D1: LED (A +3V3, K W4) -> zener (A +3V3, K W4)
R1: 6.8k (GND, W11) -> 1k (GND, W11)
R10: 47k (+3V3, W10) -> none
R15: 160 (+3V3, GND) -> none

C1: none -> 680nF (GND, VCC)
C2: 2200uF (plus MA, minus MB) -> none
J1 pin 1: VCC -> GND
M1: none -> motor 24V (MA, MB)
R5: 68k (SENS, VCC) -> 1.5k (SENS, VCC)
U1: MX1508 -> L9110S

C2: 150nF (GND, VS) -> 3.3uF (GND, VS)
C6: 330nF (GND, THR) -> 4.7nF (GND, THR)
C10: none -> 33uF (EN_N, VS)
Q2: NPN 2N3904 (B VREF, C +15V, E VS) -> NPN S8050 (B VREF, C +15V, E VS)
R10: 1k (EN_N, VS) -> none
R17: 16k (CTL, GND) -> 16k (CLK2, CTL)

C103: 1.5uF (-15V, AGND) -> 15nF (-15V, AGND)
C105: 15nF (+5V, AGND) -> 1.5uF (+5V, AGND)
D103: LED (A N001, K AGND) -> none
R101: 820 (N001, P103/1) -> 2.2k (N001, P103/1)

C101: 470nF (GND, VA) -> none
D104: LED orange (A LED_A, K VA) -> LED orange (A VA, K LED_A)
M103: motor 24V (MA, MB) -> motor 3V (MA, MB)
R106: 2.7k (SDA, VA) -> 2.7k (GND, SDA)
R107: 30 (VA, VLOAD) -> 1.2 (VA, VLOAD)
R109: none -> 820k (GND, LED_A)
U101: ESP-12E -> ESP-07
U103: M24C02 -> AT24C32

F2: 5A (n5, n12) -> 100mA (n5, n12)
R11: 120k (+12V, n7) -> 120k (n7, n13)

========================================================================

Problem details. Your reply should be a verbatim retyping of the lines from the one that holds "R101: 820 (N001, P103/1)" through the last line of the entries.

Result of the task.
R101: 820 (N001, P103/1) -> 2.2k (N001, P103/1)

C101: 470nF (GND, VA) -> none
D104: LED orange (A LED_A, K VA) -> LED orange (A VA, K LED_A)
M103: motor 24V (MA, MB) -> motor 3V (MA, MB)
R106: 2.7k (SDA, VA) -> 2.7k (GND, SDA)
R107: 30 (VA, VLOAD) -> 1.2 (VA, VLOAD)
R109: none -> 820k (GND, LED_A)
U101: ESP-12E -> ESP-07
U103: M24C02 -> AT24C32

F2: 5A (n5, n12) -> 100mA (n5, n12)
R11: 120k (+12V, n7) -> 120k (n7, n13)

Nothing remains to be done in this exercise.